* **HOW TO COMPLETE THIS TASK**
Repeat only the lines below from the one that contains "camera: 20 degrees right, 5 degrees up" through the final line, exactly. Omit pictures.

◆ ◆ ◆

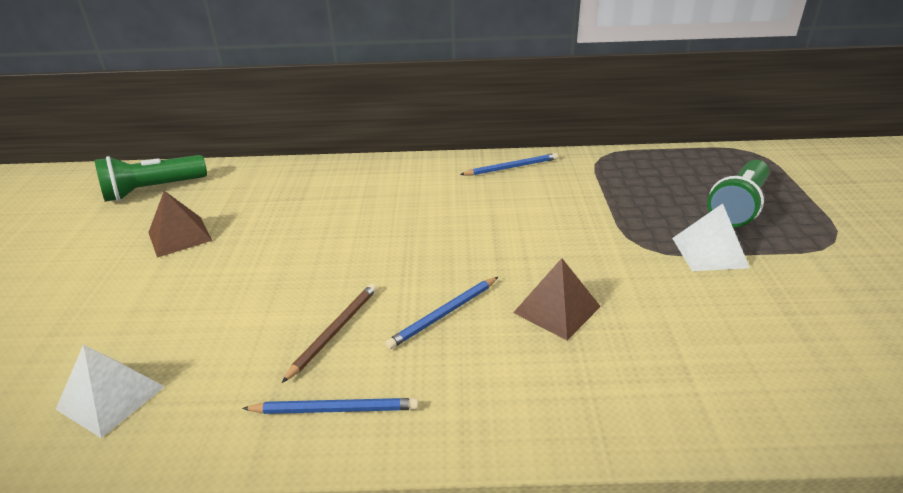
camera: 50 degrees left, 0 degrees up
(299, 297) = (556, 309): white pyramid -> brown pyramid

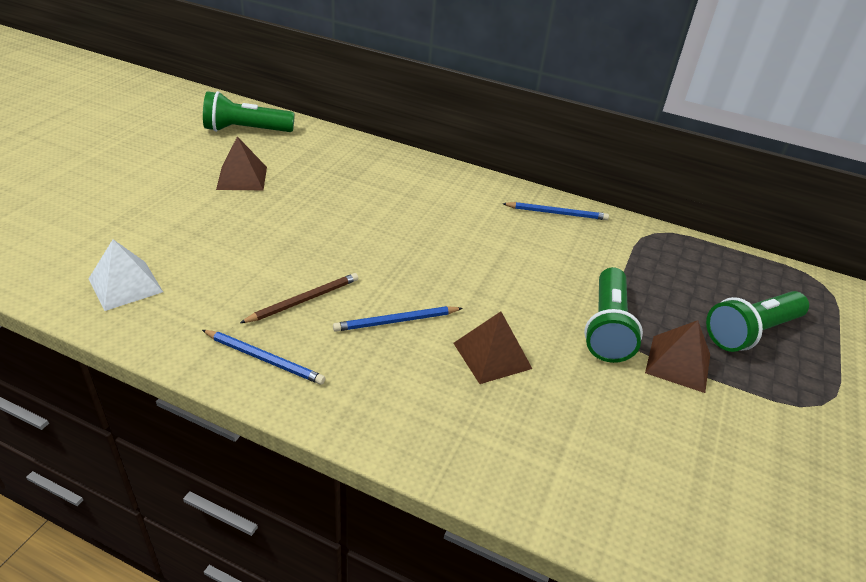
camera: 20 degrees right, 5 degrees up
(631, 245) = (607, 327): none -> green flashlight
(709, 252) = (678, 363): white pyramid -> brown pyramid

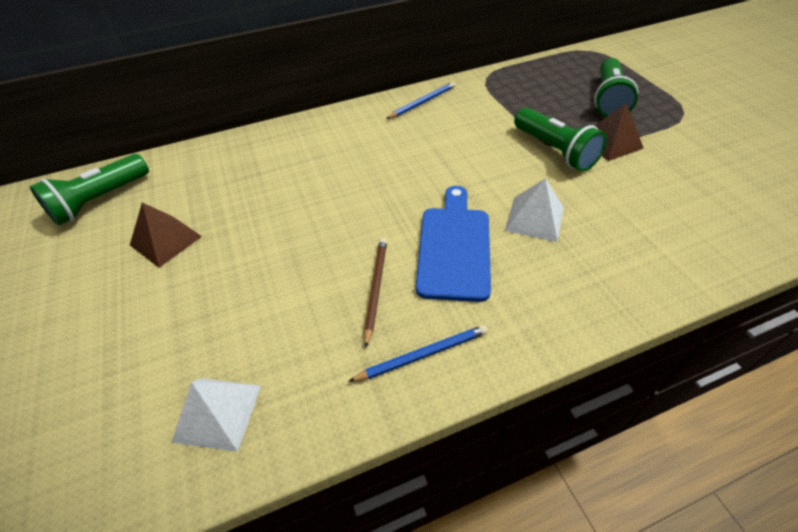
camera: 40 degrees left, 10 degrees up
(396, 321) = (454, 247): blue pencil -> blue cutting board
(492, 355) = (534, 218): brown pyramid -> white pyramid

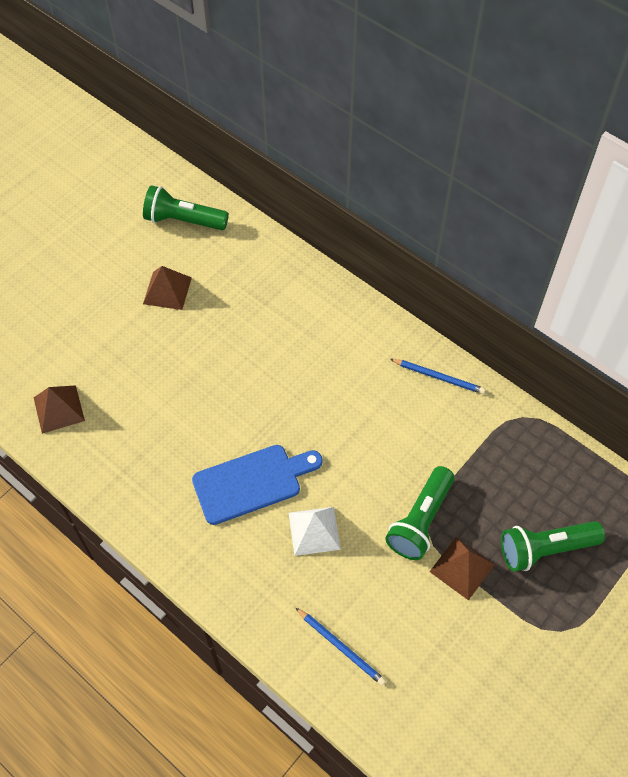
camera: 60 degrees right, 10 degrees up
(217, 413) = (58, 409): white pyramid -> brown pyramid
(375, 289) = (186, 448): brown pencil -> none
(422, 355) = (145, 501): blue pencil -> blue pencil (340, 647)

◆ ◆ ◆

* **RESPONSE BELOW**
camera: 20 degrees right, 5 degrees up
(631, 245) = (607, 327): none -> green flashlight
(709, 252) = (678, 363): white pyramid -> brown pyramid

camera: 40 degrees left, 10 degrees up
(396, 321) = (454, 247): blue pencil -> blue cutting board
(492, 355) = (534, 218): brown pyramid -> white pyramid

camera: 60 degrees right, 10 degrees up
(217, 413) = (58, 409): white pyramid -> brown pyramid
(375, 289) = (186, 448): brown pencil -> none
(422, 355) = (145, 501): blue pencil -> blue pencil (340, 647)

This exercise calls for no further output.